Scene change data
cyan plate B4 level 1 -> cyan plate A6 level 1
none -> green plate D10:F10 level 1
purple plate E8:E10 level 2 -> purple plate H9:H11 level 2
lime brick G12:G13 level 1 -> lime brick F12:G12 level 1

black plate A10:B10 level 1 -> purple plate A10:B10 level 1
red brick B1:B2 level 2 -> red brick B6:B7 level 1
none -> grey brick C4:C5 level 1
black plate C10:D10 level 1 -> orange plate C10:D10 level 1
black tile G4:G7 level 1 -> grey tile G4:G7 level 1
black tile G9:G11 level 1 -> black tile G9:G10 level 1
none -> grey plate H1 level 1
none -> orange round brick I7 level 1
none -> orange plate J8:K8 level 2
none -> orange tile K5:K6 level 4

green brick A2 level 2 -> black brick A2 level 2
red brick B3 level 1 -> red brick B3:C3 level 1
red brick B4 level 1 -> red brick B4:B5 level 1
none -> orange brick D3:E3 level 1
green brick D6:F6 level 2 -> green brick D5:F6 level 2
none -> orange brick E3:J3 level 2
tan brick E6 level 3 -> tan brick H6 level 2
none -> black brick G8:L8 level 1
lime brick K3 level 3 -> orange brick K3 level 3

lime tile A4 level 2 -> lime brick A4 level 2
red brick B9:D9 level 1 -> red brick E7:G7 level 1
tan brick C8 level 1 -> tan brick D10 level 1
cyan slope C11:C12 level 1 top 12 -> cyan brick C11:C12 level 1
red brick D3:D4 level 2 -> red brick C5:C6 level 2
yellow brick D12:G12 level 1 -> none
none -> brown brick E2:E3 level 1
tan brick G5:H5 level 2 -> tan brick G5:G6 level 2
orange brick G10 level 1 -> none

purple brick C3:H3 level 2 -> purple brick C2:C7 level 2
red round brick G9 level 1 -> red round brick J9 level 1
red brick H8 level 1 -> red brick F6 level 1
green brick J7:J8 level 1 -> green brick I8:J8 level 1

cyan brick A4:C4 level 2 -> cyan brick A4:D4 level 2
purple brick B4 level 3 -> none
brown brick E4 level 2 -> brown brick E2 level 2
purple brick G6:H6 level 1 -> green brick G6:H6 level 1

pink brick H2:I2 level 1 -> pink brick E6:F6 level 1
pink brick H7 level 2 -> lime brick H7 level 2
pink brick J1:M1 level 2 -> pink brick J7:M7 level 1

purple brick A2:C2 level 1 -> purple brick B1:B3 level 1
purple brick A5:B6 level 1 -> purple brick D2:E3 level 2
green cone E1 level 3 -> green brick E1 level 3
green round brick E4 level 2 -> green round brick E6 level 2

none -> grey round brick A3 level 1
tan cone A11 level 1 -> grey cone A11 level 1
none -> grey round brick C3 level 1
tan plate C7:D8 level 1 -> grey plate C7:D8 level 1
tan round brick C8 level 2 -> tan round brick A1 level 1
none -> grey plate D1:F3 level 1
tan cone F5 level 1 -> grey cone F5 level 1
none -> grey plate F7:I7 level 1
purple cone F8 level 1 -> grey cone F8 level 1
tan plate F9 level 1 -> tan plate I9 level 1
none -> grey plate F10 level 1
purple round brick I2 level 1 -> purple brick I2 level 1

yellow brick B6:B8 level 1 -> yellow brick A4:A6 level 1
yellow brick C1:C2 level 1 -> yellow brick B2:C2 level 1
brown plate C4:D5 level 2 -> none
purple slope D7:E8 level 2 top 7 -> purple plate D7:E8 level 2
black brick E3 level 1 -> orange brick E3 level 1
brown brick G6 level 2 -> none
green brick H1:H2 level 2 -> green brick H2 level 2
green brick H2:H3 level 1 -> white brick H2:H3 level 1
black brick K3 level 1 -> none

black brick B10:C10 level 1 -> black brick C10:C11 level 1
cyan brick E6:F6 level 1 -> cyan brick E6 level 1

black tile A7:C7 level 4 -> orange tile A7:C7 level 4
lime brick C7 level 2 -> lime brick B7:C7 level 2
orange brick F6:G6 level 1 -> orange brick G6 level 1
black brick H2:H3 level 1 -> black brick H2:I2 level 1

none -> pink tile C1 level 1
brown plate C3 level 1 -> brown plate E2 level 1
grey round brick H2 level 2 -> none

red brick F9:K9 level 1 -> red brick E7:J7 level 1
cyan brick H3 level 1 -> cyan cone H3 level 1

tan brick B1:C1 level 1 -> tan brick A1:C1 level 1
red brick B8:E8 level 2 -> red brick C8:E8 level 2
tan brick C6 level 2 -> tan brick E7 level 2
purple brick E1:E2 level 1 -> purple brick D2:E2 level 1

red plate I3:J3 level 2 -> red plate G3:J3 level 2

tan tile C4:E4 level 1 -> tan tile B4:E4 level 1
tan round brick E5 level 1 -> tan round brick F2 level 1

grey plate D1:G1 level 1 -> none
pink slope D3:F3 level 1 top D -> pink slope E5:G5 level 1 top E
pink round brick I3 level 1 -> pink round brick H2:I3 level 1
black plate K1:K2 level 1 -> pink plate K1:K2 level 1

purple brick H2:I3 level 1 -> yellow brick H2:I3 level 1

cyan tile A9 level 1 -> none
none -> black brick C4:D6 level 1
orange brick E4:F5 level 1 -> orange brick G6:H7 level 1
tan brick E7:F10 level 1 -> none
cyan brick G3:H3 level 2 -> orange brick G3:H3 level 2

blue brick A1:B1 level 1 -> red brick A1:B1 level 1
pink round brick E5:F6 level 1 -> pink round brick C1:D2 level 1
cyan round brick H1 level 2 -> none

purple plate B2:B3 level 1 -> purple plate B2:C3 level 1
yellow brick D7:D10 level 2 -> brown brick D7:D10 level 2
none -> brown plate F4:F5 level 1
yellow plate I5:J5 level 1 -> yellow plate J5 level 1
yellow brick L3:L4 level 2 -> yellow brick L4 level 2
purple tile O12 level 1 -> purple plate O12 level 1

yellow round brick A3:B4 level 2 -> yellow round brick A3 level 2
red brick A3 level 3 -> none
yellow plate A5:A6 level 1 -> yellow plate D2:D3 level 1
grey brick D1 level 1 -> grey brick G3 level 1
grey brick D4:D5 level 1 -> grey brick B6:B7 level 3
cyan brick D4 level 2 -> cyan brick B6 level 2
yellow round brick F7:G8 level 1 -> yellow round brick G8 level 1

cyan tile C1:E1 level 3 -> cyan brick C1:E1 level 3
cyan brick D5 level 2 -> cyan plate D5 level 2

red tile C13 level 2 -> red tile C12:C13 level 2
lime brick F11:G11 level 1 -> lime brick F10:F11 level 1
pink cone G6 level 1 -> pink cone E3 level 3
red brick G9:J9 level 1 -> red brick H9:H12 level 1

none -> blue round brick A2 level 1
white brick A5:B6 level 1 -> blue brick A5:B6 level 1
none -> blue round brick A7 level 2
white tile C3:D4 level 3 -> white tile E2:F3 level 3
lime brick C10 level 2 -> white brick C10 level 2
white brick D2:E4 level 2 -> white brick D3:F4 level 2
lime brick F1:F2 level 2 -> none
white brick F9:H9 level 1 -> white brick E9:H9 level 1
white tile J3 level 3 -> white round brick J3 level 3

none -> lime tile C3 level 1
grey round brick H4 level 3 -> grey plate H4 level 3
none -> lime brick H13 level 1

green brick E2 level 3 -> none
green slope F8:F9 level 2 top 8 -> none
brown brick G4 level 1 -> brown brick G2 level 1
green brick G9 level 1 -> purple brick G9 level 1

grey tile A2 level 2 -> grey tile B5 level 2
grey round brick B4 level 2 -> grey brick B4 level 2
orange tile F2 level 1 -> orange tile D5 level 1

### Work instructions:
Using the exact wording, transcribe all the records above.

### Task solution:
cyan plate B4 level 1 -> cyan plate A6 level 1
none -> green plate D10:F10 level 1
purple plate E8:E10 level 2 -> purple plate H9:H11 level 2
lime brick G12:G13 level 1 -> lime brick F12:G12 level 1

black plate A10:B10 level 1 -> purple plate A10:B10 level 1
red brick B1:B2 level 2 -> red brick B6:B7 level 1
none -> grey brick C4:C5 level 1
black plate C10:D10 level 1 -> orange plate C10:D10 level 1
black tile G4:G7 level 1 -> grey tile G4:G7 level 1
black tile G9:G11 level 1 -> black tile G9:G10 level 1
none -> grey plate H1 level 1
none -> orange round brick I7 level 1
none -> orange plate J8:K8 level 2
none -> orange tile K5:K6 level 4

green brick A2 level 2 -> black brick A2 level 2
red brick B3 level 1 -> red brick B3:C3 level 1
red brick B4 level 1 -> red brick B4:B5 level 1
none -> orange brick D3:E3 level 1
green brick D6:F6 level 2 -> green brick D5:F6 level 2
none -> orange brick E3:J3 level 2
tan brick E6 level 3 -> tan brick H6 level 2
none -> black brick G8:L8 level 1
lime brick K3 level 3 -> orange brick K3 level 3

lime tile A4 level 2 -> lime brick A4 level 2
red brick B9:D9 level 1 -> red brick E7:G7 level 1
tan brick C8 level 1 -> tan brick D10 level 1
cyan slope C11:C12 level 1 top 12 -> cyan brick C11:C12 level 1
red brick D3:D4 level 2 -> red brick C5:C6 level 2
yellow brick D12:G12 level 1 -> none
none -> brown brick E2:E3 level 1
tan brick G5:H5 level 2 -> tan brick G5:G6 level 2
orange brick G10 level 1 -> none

purple brick C3:H3 level 2 -> purple brick C2:C7 level 2
red round brick G9 level 1 -> red round brick J9 level 1
red brick H8 level 1 -> red brick F6 level 1
green brick J7:J8 level 1 -> green brick I8:J8 level 1

cyan brick A4:C4 level 2 -> cyan brick A4:D4 level 2
purple brick B4 level 3 -> none
brown brick E4 level 2 -> brown brick E2 level 2
purple brick G6:H6 level 1 -> green brick G6:H6 level 1

pink brick H2:I2 level 1 -> pink brick E6:F6 level 1
pink brick H7 level 2 -> lime brick H7 level 2
pink brick J1:M1 level 2 -> pink brick J7:M7 level 1

purple brick A2:C2 level 1 -> purple brick B1:B3 level 1
purple brick A5:B6 level 1 -> purple brick D2:E3 level 2
green cone E1 level 3 -> green brick E1 level 3
green round brick E4 level 2 -> green round brick E6 level 2

none -> grey round brick A3 level 1
tan cone A11 level 1 -> grey cone A11 level 1
none -> grey round brick C3 level 1
tan plate C7:D8 level 1 -> grey plate C7:D8 level 1
tan round brick C8 level 2 -> tan round brick A1 level 1
none -> grey plate D1:F3 level 1
tan cone F5 level 1 -> grey cone F5 level 1
none -> grey plate F7:I7 level 1
purple cone F8 level 1 -> grey cone F8 level 1
tan plate F9 level 1 -> tan plate I9 level 1
none -> grey plate F10 level 1
purple round brick I2 level 1 -> purple brick I2 level 1

yellow brick B6:B8 level 1 -> yellow brick A4:A6 level 1
yellow brick C1:C2 level 1 -> yellow brick B2:C2 level 1
brown plate C4:D5 level 2 -> none
purple slope D7:E8 level 2 top 7 -> purple plate D7:E8 level 2
black brick E3 level 1 -> orange brick E3 level 1
brown brick G6 level 2 -> none
green brick H1:H2 level 2 -> green brick H2 level 2
green brick H2:H3 level 1 -> white brick H2:H3 level 1
black brick K3 level 1 -> none

black brick B10:C10 level 1 -> black brick C10:C11 level 1
cyan brick E6:F6 level 1 -> cyan brick E6 level 1

black tile A7:C7 level 4 -> orange tile A7:C7 level 4
lime brick C7 level 2 -> lime brick B7:C7 level 2
orange brick F6:G6 level 1 -> orange brick G6 level 1
black brick H2:H3 level 1 -> black brick H2:I2 level 1

none -> pink tile C1 level 1
brown plate C3 level 1 -> brown plate E2 level 1
grey round brick H2 level 2 -> none

red brick F9:K9 level 1 -> red brick E7:J7 level 1
cyan brick H3 level 1 -> cyan cone H3 level 1

tan brick B1:C1 level 1 -> tan brick A1:C1 level 1
red brick B8:E8 level 2 -> red brick C8:E8 level 2
tan brick C6 level 2 -> tan brick E7 level 2
purple brick E1:E2 level 1 -> purple brick D2:E2 level 1

red plate I3:J3 level 2 -> red plate G3:J3 level 2

tan tile C4:E4 level 1 -> tan tile B4:E4 level 1
tan round brick E5 level 1 -> tan round brick F2 level 1

grey plate D1:G1 level 1 -> none
pink slope D3:F3 level 1 top D -> pink slope E5:G5 level 1 top E
pink round brick I3 level 1 -> pink round brick H2:I3 level 1
black plate K1:K2 level 1 -> pink plate K1:K2 level 1

purple brick H2:I3 level 1 -> yellow brick H2:I3 level 1

cyan tile A9 level 1 -> none
none -> black brick C4:D6 level 1
orange brick E4:F5 level 1 -> orange brick G6:H7 level 1
tan brick E7:F10 level 1 -> none
cyan brick G3:H3 level 2 -> orange brick G3:H3 level 2

blue brick A1:B1 level 1 -> red brick A1:B1 level 1
pink round brick E5:F6 level 1 -> pink round brick C1:D2 level 1
cyan round brick H1 level 2 -> none

purple plate B2:B3 level 1 -> purple plate B2:C3 level 1
yellow brick D7:D10 level 2 -> brown brick D7:D10 level 2
none -> brown plate F4:F5 level 1
yellow plate I5:J5 level 1 -> yellow plate J5 level 1
yellow brick L3:L4 level 2 -> yellow brick L4 level 2
purple tile O12 level 1 -> purple plate O12 level 1

yellow round brick A3:B4 level 2 -> yellow round brick A3 level 2
red brick A3 level 3 -> none
yellow plate A5:A6 level 1 -> yellow plate D2:D3 level 1
grey brick D1 level 1 -> grey brick G3 level 1
grey brick D4:D5 level 1 -> grey brick B6:B7 level 3
cyan brick D4 level 2 -> cyan brick B6 level 2
yellow round brick F7:G8 level 1 -> yellow round brick G8 level 1

cyan tile C1:E1 level 3 -> cyan brick C1:E1 level 3
cyan brick D5 level 2 -> cyan plate D5 level 2

red tile C13 level 2 -> red tile C12:C13 level 2
lime brick F11:G11 level 1 -> lime brick F10:F11 level 1
pink cone G6 level 1 -> pink cone E3 level 3
red brick G9:J9 level 1 -> red brick H9:H12 level 1

none -> blue round brick A2 level 1
white brick A5:B6 level 1 -> blue brick A5:B6 level 1
none -> blue round brick A7 level 2
white tile C3:D4 level 3 -> white tile E2:F3 level 3
lime brick C10 level 2 -> white brick C10 level 2
white brick D2:E4 level 2 -> white brick D3:F4 level 2
lime brick F1:F2 level 2 -> none
white brick F9:H9 level 1 -> white brick E9:H9 level 1
white tile J3 level 3 -> white round brick J3 level 3

none -> lime tile C3 level 1
grey round brick H4 level 3 -> grey plate H4 level 3
none -> lime brick H13 level 1

green brick E2 level 3 -> none
green slope F8:F9 level 2 top 8 -> none
brown brick G4 level 1 -> brown brick G2 level 1
green brick G9 level 1 -> purple brick G9 level 1

grey tile A2 level 2 -> grey tile B5 level 2
grey round brick B4 level 2 -> grey brick B4 level 2
orange tile F2 level 1 -> orange tile D5 level 1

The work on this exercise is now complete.